>>>>

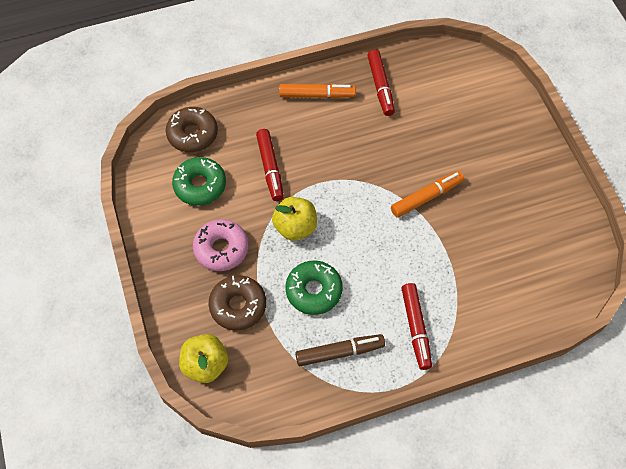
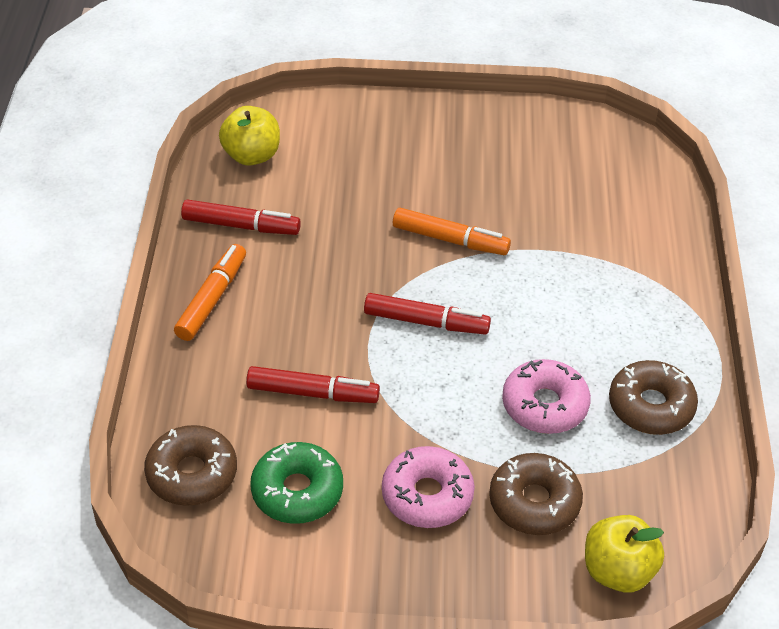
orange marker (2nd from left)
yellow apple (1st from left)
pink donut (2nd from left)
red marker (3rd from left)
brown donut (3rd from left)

<<<<

Work required
Number of lines above with the word "donut": supply it alone.

Task result
2